§ What the task asks
Starting at the line that contains "Q1: PNP 2N2907", transcribe each line exactly through the last line of the data. Include nothing else.

§ Data extract
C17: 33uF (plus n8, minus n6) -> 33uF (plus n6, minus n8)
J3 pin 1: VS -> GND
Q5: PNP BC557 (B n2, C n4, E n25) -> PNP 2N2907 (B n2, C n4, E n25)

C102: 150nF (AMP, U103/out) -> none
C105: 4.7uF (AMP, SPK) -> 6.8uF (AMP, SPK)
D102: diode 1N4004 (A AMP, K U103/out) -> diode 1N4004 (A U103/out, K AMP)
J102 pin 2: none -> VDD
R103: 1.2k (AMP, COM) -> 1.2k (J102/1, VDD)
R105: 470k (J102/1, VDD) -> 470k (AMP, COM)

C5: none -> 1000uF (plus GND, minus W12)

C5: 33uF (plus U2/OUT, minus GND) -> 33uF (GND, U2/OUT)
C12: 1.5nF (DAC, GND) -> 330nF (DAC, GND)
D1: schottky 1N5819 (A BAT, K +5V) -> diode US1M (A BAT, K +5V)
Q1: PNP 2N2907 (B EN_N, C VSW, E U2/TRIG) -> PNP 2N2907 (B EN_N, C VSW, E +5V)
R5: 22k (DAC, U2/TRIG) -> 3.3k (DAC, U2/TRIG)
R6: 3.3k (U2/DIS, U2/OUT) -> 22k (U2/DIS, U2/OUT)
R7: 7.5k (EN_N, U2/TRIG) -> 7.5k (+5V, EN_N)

§ Task answer
Q1: PNP 2N2907 (B EN_N, C VSW, E U2/TRIG) -> PNP 2N2907 (B EN_N, C VSW, E +5V)
R5: 22k (DAC, U2/TRIG) -> 3.3k (DAC, U2/TRIG)
R6: 3.3k (U2/DIS, U2/OUT) -> 22k (U2/DIS, U2/OUT)
R7: 7.5k (EN_N, U2/TRIG) -> 7.5k (+5V, EN_N)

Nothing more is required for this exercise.